Activity:
Lines in the data below that contain the word "camera" are to be copied.

[Stored data]
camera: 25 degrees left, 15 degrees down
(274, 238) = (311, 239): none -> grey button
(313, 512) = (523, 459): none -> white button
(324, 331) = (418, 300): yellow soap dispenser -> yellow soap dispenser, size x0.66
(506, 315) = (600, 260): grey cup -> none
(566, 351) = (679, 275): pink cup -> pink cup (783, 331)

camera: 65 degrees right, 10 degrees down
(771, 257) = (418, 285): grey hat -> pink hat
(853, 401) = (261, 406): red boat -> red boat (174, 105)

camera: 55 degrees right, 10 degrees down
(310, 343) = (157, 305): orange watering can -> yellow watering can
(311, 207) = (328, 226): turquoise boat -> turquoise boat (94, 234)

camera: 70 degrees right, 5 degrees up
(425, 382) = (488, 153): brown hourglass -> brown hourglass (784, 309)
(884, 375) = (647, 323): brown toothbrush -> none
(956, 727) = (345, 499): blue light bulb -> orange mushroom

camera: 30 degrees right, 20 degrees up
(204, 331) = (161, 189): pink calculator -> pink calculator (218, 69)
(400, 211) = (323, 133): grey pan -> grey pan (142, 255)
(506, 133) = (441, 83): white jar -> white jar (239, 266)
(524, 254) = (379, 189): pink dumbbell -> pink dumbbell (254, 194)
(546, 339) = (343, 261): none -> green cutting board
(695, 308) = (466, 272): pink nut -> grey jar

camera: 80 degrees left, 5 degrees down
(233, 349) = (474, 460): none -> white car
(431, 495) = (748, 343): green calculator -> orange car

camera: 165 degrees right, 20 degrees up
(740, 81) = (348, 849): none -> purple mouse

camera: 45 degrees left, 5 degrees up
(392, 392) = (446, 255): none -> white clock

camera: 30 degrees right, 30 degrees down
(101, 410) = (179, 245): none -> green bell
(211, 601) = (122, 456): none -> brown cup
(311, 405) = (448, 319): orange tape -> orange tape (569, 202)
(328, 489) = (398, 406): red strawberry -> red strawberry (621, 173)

Exercise response:
camera: 25 degrees left, 15 degrees down
camera: 65 degrees right, 10 degrees down
camera: 55 degrees right, 10 degrees down
camera: 70 degrees right, 5 degrees up
camera: 30 degrees right, 20 degrees up
camera: 80 degrees left, 5 degrees down
camera: 165 degrees right, 20 degrees up
camera: 45 degrees left, 5 degrees up
camera: 30 degrees right, 30 degrees down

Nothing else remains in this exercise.